(Records from a data collection)

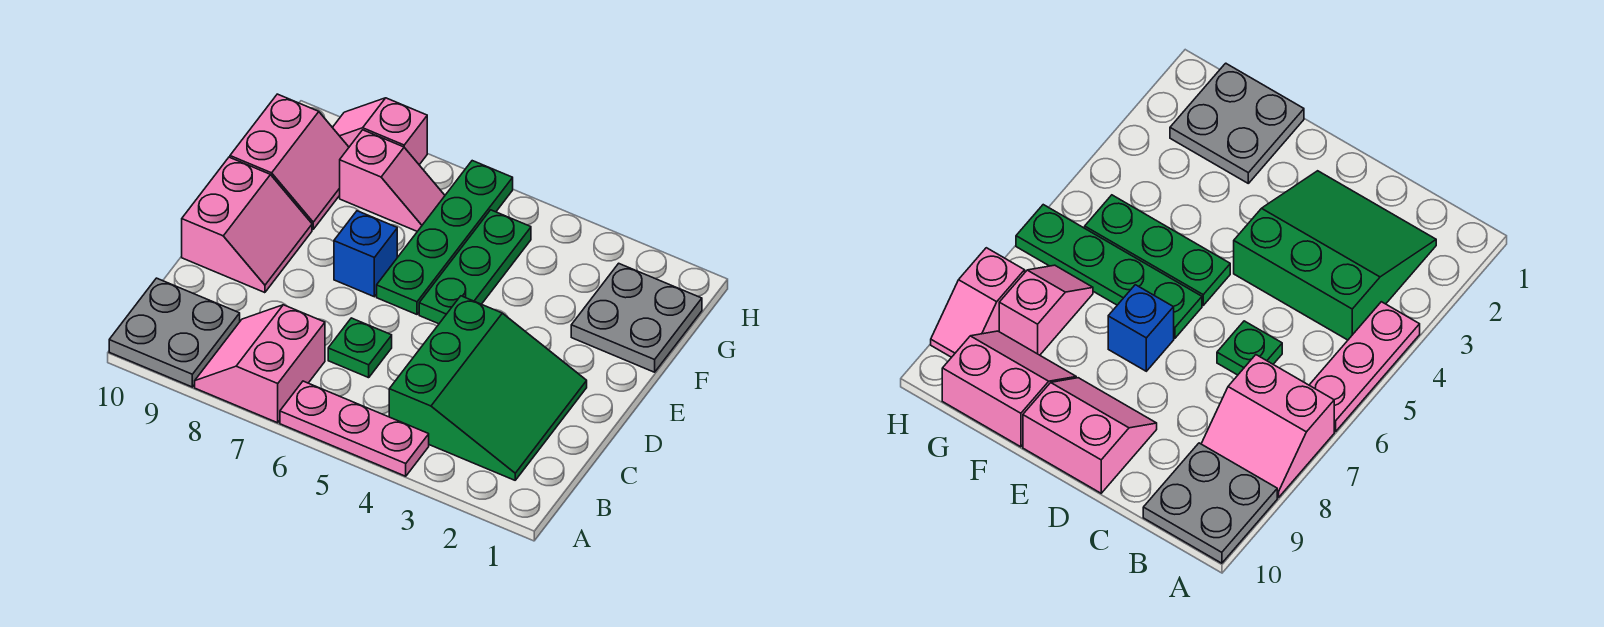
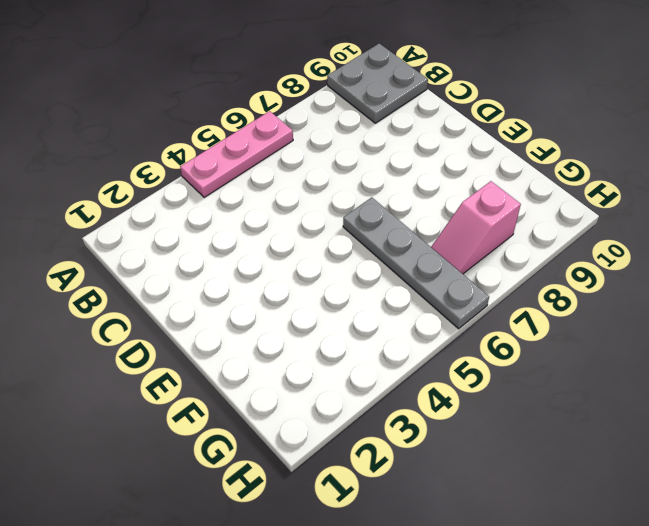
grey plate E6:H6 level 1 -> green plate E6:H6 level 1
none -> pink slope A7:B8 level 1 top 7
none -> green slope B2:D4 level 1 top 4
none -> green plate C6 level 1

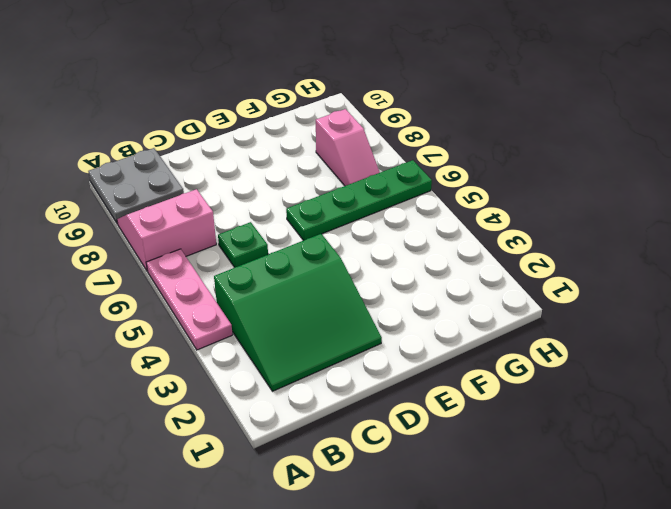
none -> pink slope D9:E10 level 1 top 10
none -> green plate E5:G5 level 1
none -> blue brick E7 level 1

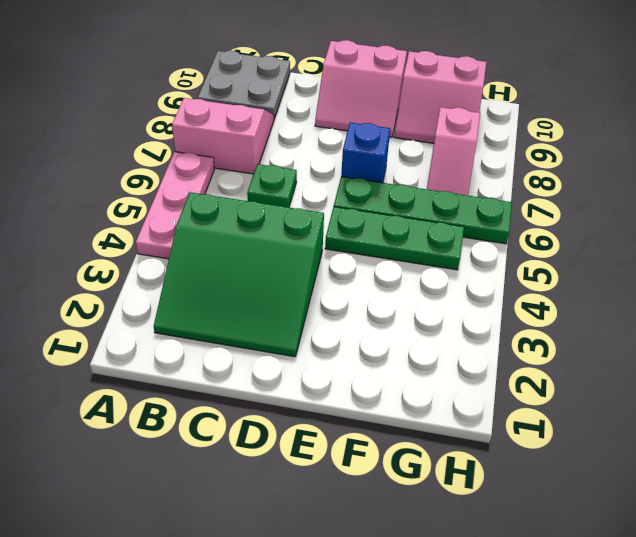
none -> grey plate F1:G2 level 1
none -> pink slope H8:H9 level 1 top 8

Task instructions -
Repeat the data exactly, excluding the pictures.

Result -
grey plate E6:H6 level 1 -> green plate E6:H6 level 1
none -> pink slope A7:B8 level 1 top 7
none -> green slope B2:D4 level 1 top 4
none -> green plate C6 level 1

none -> pink slope D9:E10 level 1 top 10
none -> green plate E5:G5 level 1
none -> blue brick E7 level 1

none -> grey plate F1:G2 level 1
none -> pink slope H8:H9 level 1 top 8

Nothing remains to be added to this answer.